EXERCISE OBJECTIVE :: Retype each line of the material below word for word; pictures stay out.

DATA FOR PROCESSING ::
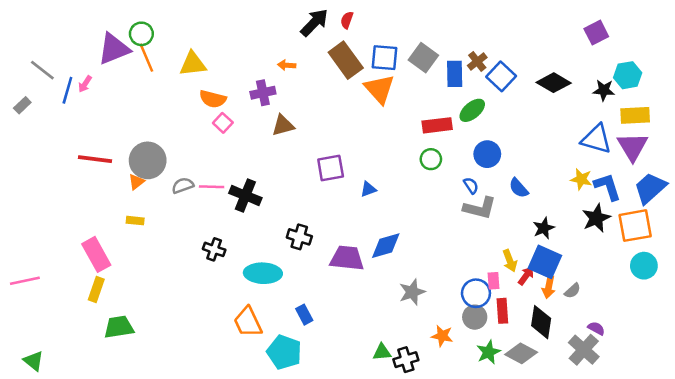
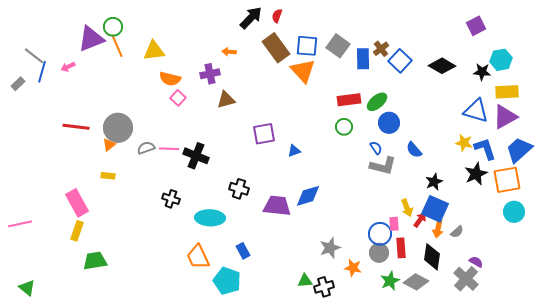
pink arrow: (85, 84) -> (68, 67), turned 32
blue line: (67, 90) -> (42, 72), moved
green ellipse: (472, 110) -> (377, 102), moved
purple triangle: (633, 147) -> (505, 117), turned 32
gray star: (412, 292) -> (330, 248), moved

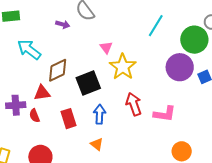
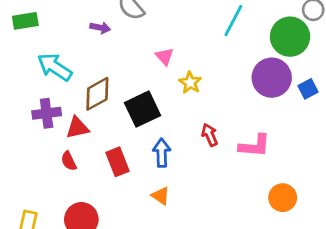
yellow star: (123, 67) -> (190, 83), size x0.6
red arrow: (134, 104) -> (210, 135), size x0.7
purple cross: (16, 105) -> (47, 113), moved

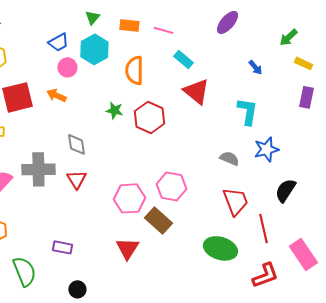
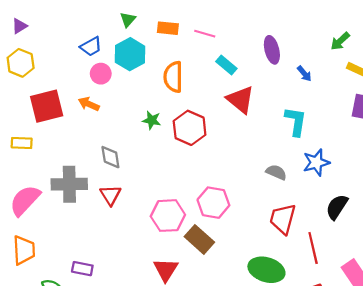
purple ellipse: (227, 22) -> (272, 50), moved, turned -55
red trapezoid: (235, 201) -> (283, 219), turned -144
purple rectangle: (62, 247) -> (82, 269), moved

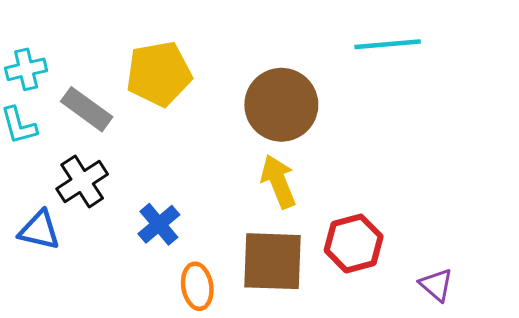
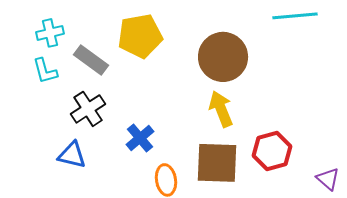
blue triangle: (39, 230) -> (72, 155), moved

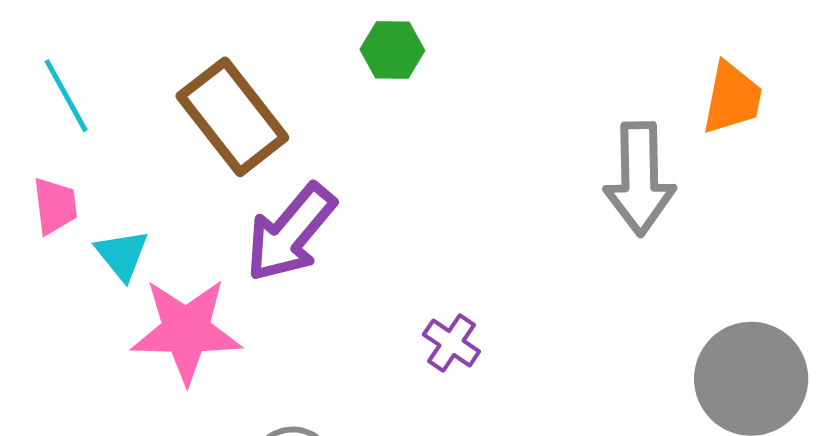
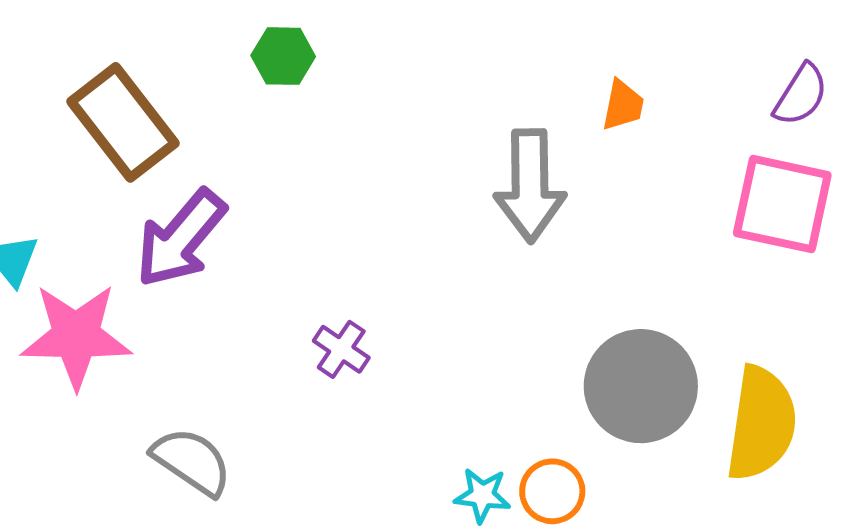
orange trapezoid: (732, 98) -> (623, 105), size x0.7

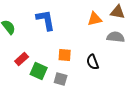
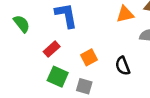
orange square: (65, 55) -> (89, 57), turned -32
red rectangle: (22, 59) -> (52, 49), moved

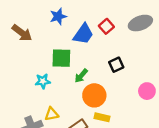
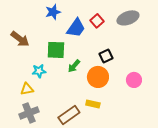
brown arrow: (22, 33) -> (20, 39), moved
orange circle: (94, 95) -> (98, 77), moved
yellow triangle: (52, 114) -> (27, 89), moved

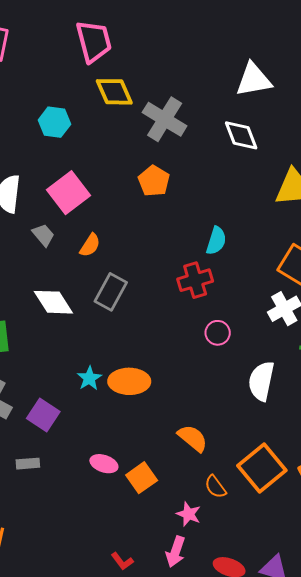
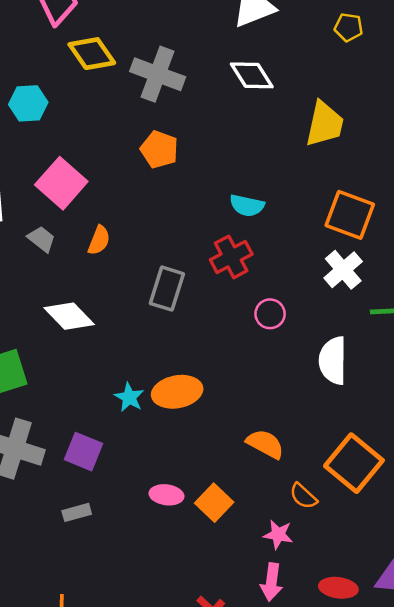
cyan semicircle: (216, 241) -> (247, 205), turned 96
gray rectangle: (111, 292) -> (167, 289), moved

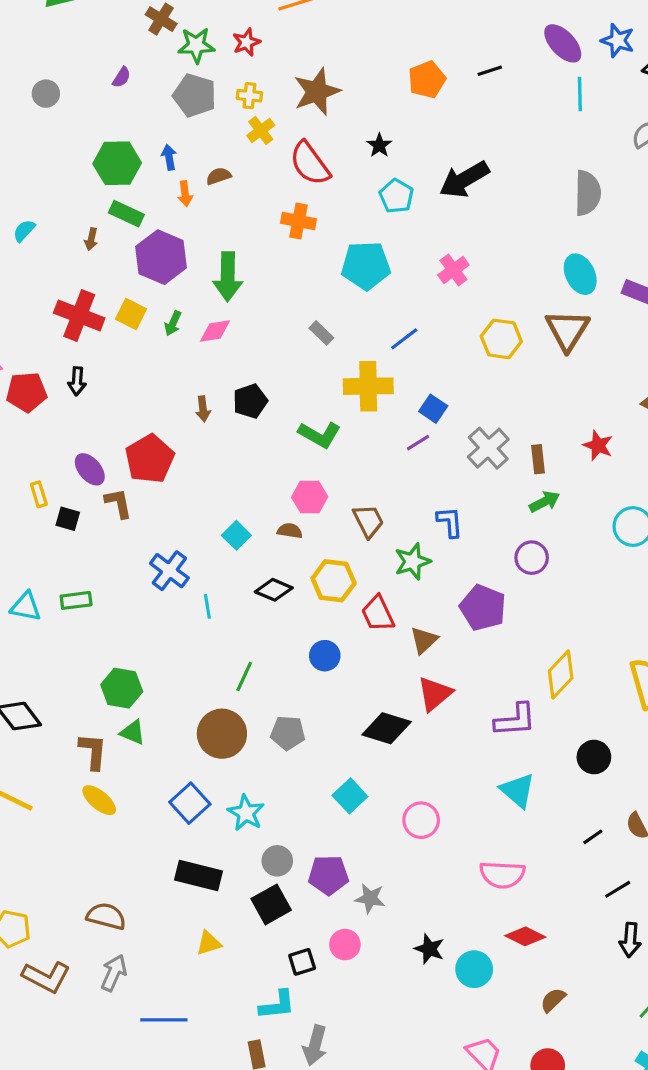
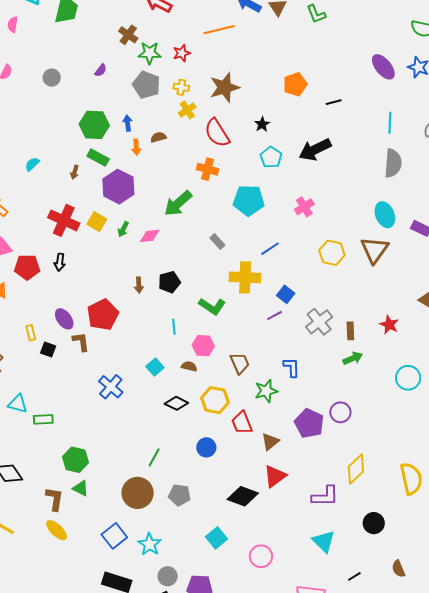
black line: (490, 71) -> (334, 102), moved
cyan line: (580, 94) -> (390, 123), moved
green arrow: (228, 277) -> (178, 203), moved, turned 44
purple circle: (532, 558) -> (340, 412), moved
green rectangle: (76, 600) -> (43, 419), moved
cyan line: (207, 606) -> (174, 327), moved
black line: (593, 837) -> (354, 576), moved

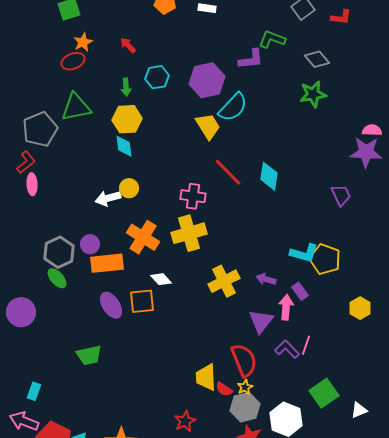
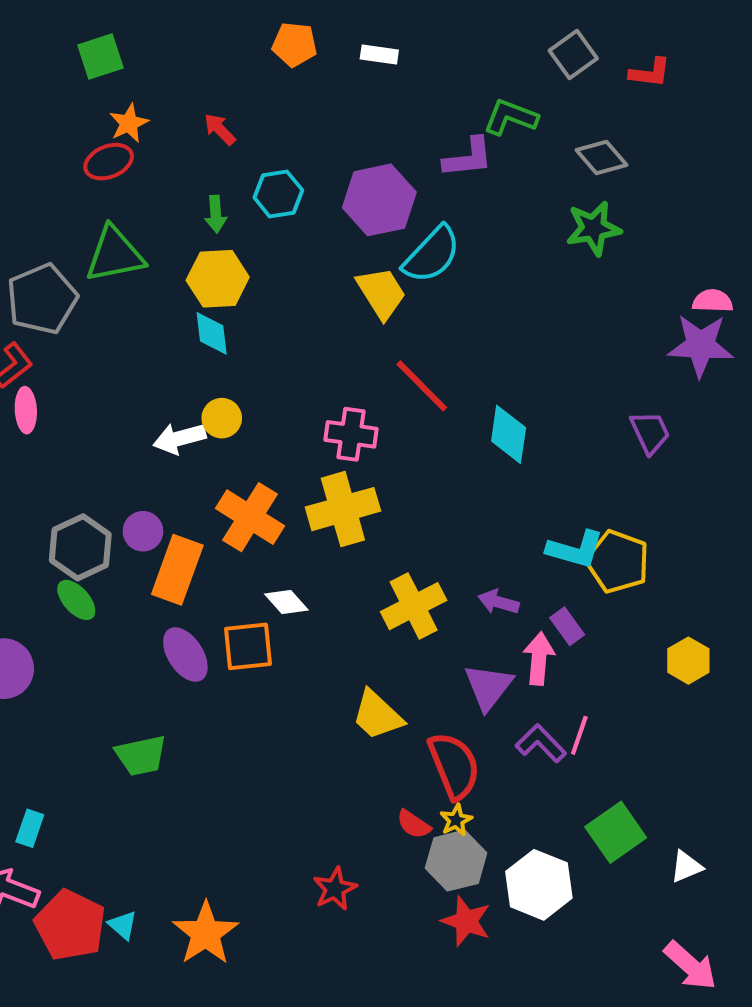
cyan diamond: (269, 176) -> (509, 434), moved
orange rectangle: (107, 263) -> (177, 570), turned -64
yellow trapezoid: (206, 377) -> (377, 715), moved, turned -44

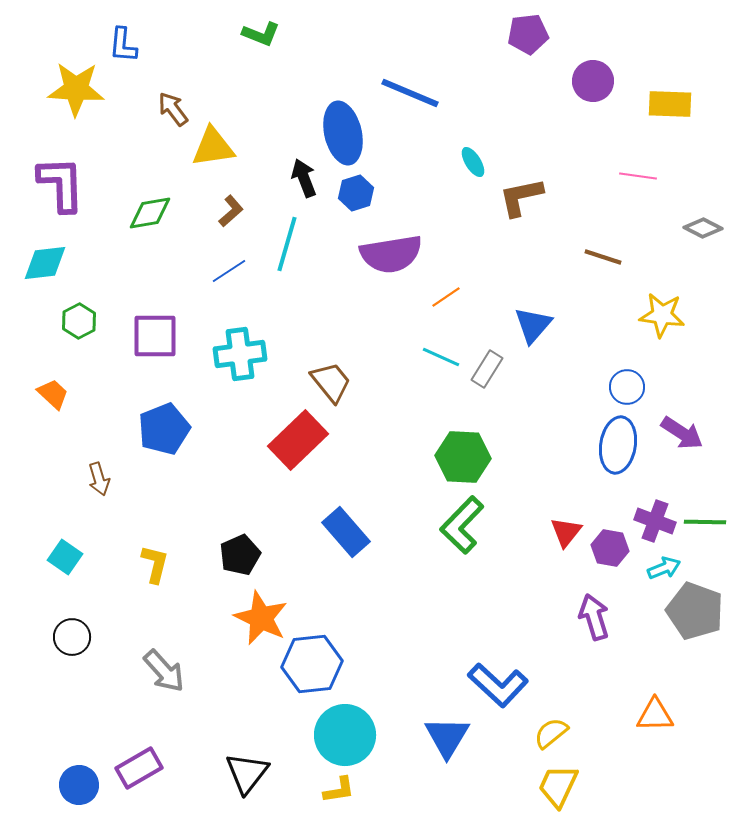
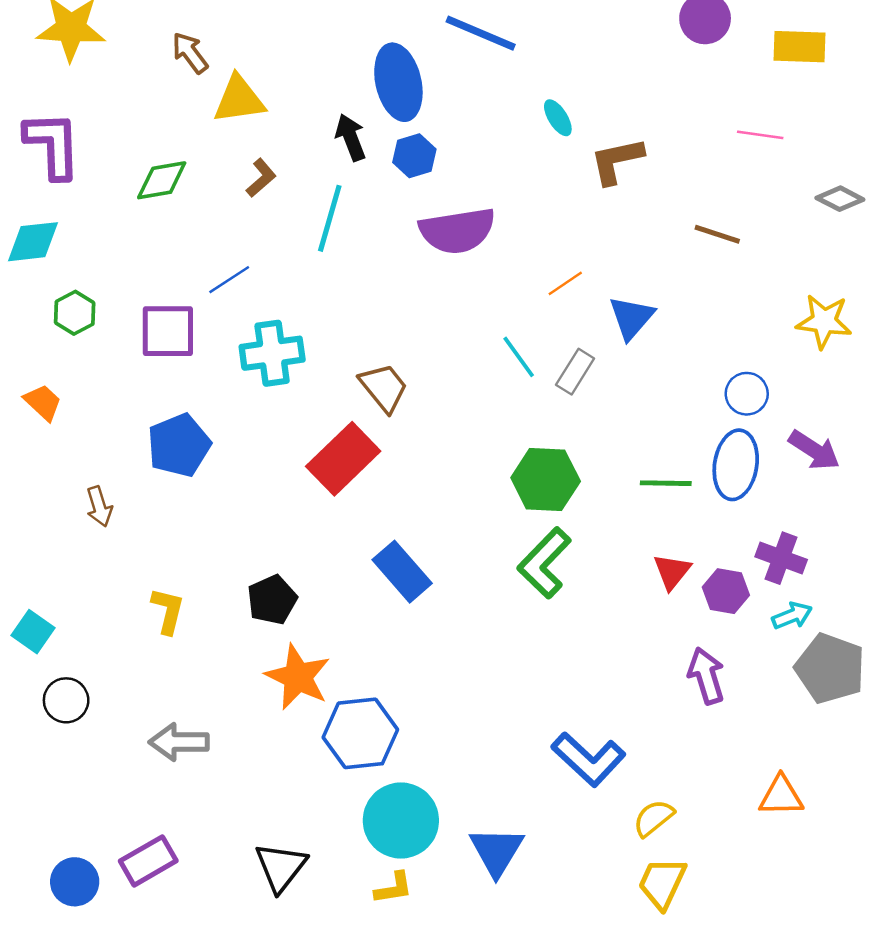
blue line: (229, 271) -> (229, 280), moved
orange line: (446, 297) -> (565, 283), moved
yellow star: (662, 315) -> (824, 321), moved
cyan line: (441, 357) -> (519, 357), turned 30
green line: (705, 522) -> (666, 483), moved
cyan square: (65, 557) -> (33, 632), moved
gray arrow: (164, 671) -> (179, 742), turned 132
blue triangle: (447, 737) -> (497, 851), moved

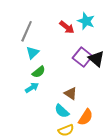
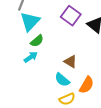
cyan triangle: (33, 53) -> (30, 21), size x1.5
purple square: (82, 57) -> (71, 16), moved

SOLUTION TO THIS TASK ::
pink arrow: (85, 84) -> (68, 67), turned 32
blue line: (67, 90) -> (42, 72), moved
green ellipse: (472, 110) -> (377, 102), moved
purple triangle: (633, 147) -> (505, 117), turned 32
gray star: (412, 292) -> (330, 248), moved

yellow star: (123, 67) -> (190, 83), size x0.6
red arrow: (134, 104) -> (210, 135), size x0.7
purple cross: (16, 105) -> (47, 113), moved

purple ellipse: (227, 22) -> (272, 50), moved, turned -55
red trapezoid: (235, 201) -> (283, 219), turned -144
purple rectangle: (62, 247) -> (82, 269), moved

blue triangle: (39, 230) -> (72, 155), moved

orange trapezoid: (732, 98) -> (623, 105), size x0.7

orange square: (65, 55) -> (89, 57), turned -32
red rectangle: (22, 59) -> (52, 49), moved

brown arrow: (22, 33) -> (20, 39), moved
orange circle: (94, 95) -> (98, 77), moved
yellow triangle: (52, 114) -> (27, 89), moved

cyan semicircle: (216, 241) -> (247, 205), turned 96
gray rectangle: (111, 292) -> (167, 289), moved

black line: (490, 71) -> (334, 102), moved
cyan line: (580, 94) -> (390, 123), moved
green arrow: (228, 277) -> (178, 203), moved, turned 44
purple circle: (532, 558) -> (340, 412), moved
green rectangle: (76, 600) -> (43, 419), moved
cyan line: (207, 606) -> (174, 327), moved
black line: (593, 837) -> (354, 576), moved

cyan diamond: (269, 176) -> (509, 434), moved
orange rectangle: (107, 263) -> (177, 570), turned -64
yellow trapezoid: (206, 377) -> (377, 715), moved, turned -44

blue line: (229, 271) -> (229, 280), moved
orange line: (446, 297) -> (565, 283), moved
yellow star: (662, 315) -> (824, 321), moved
cyan line: (441, 357) -> (519, 357), turned 30
green line: (705, 522) -> (666, 483), moved
cyan square: (65, 557) -> (33, 632), moved
gray arrow: (164, 671) -> (179, 742), turned 132
blue triangle: (447, 737) -> (497, 851), moved

cyan triangle: (33, 53) -> (30, 21), size x1.5
purple square: (82, 57) -> (71, 16), moved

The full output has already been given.